:: Given data ::
= Beginning of Section =

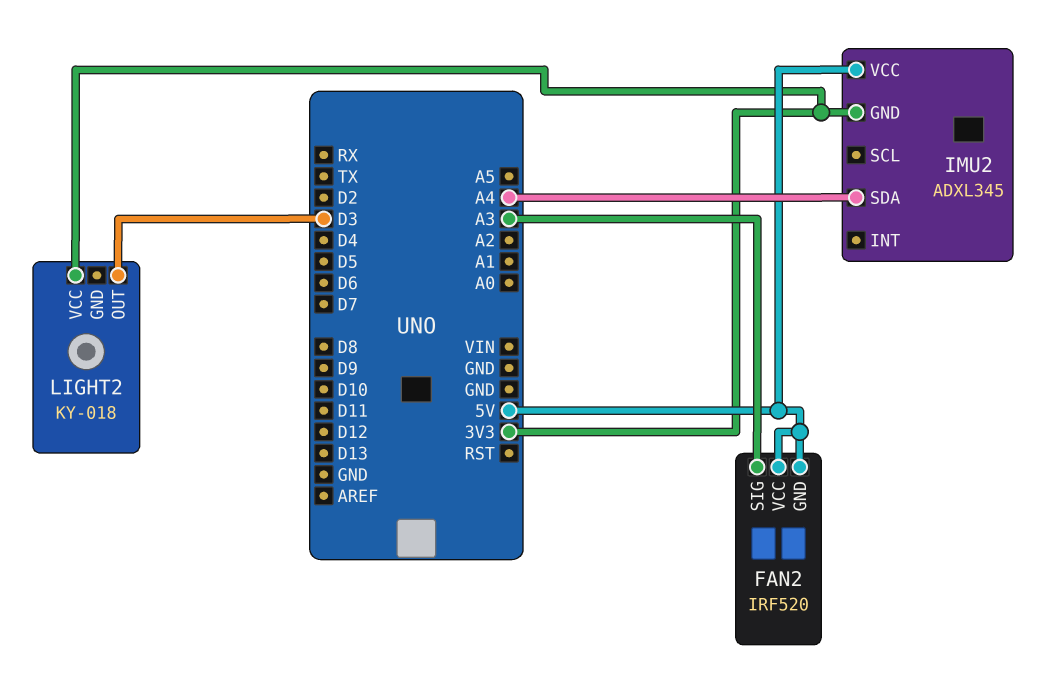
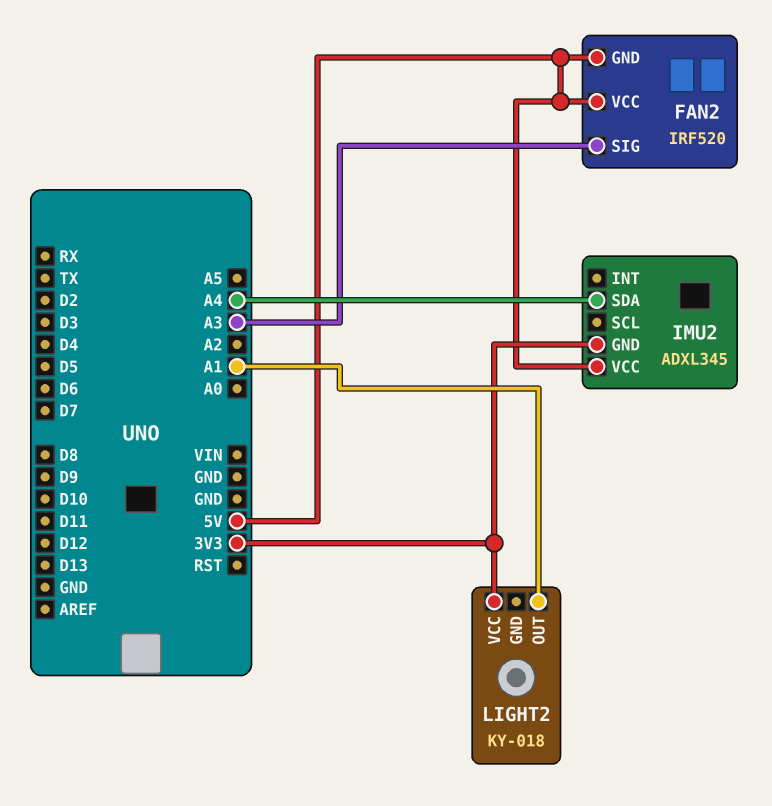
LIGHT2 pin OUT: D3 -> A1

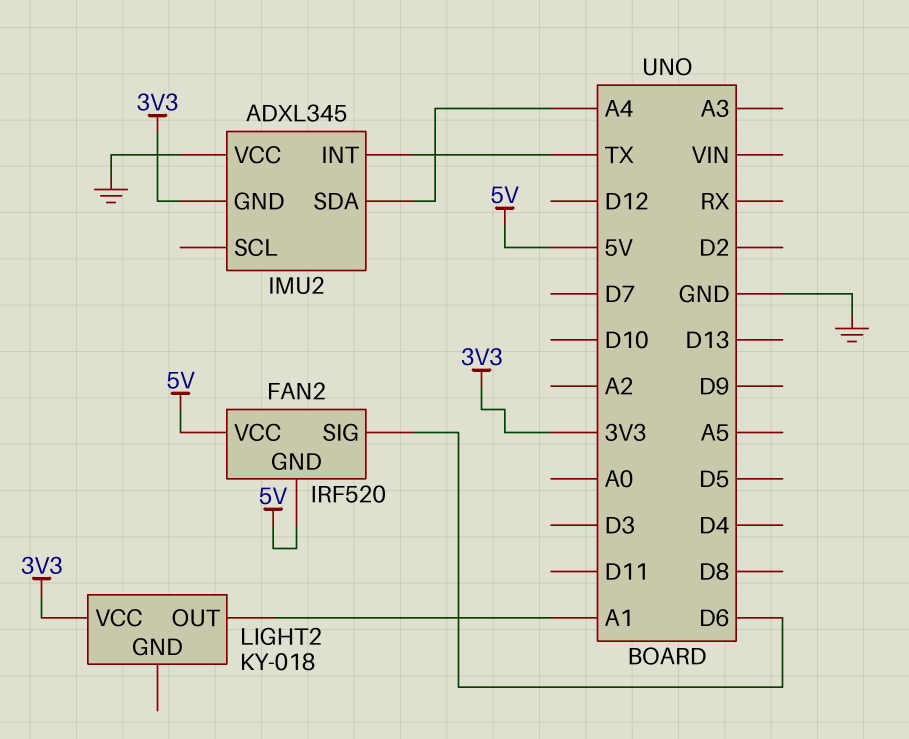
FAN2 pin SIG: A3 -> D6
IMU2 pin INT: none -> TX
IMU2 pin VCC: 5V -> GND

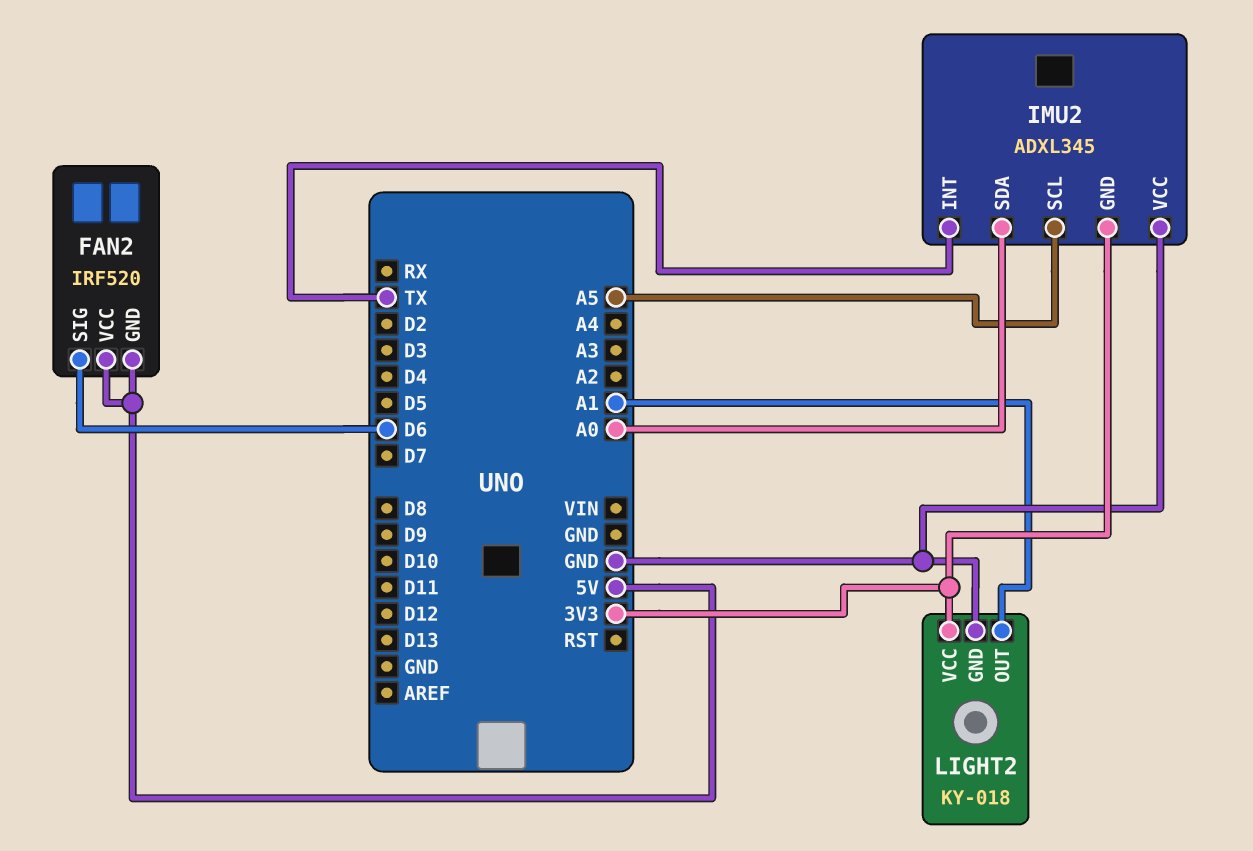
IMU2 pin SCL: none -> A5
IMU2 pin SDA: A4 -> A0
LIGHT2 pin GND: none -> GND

= End of Section =

:: Task statement ::
Pictures stay out; print everything else in the data exactly.

:: Solution to the exercise ::
LIGHT2 pin OUT: D3 -> A1

FAN2 pin SIG: A3 -> D6
IMU2 pin INT: none -> TX
IMU2 pin VCC: 5V -> GND

IMU2 pin SCL: none -> A5
IMU2 pin SDA: A4 -> A0
LIGHT2 pin GND: none -> GND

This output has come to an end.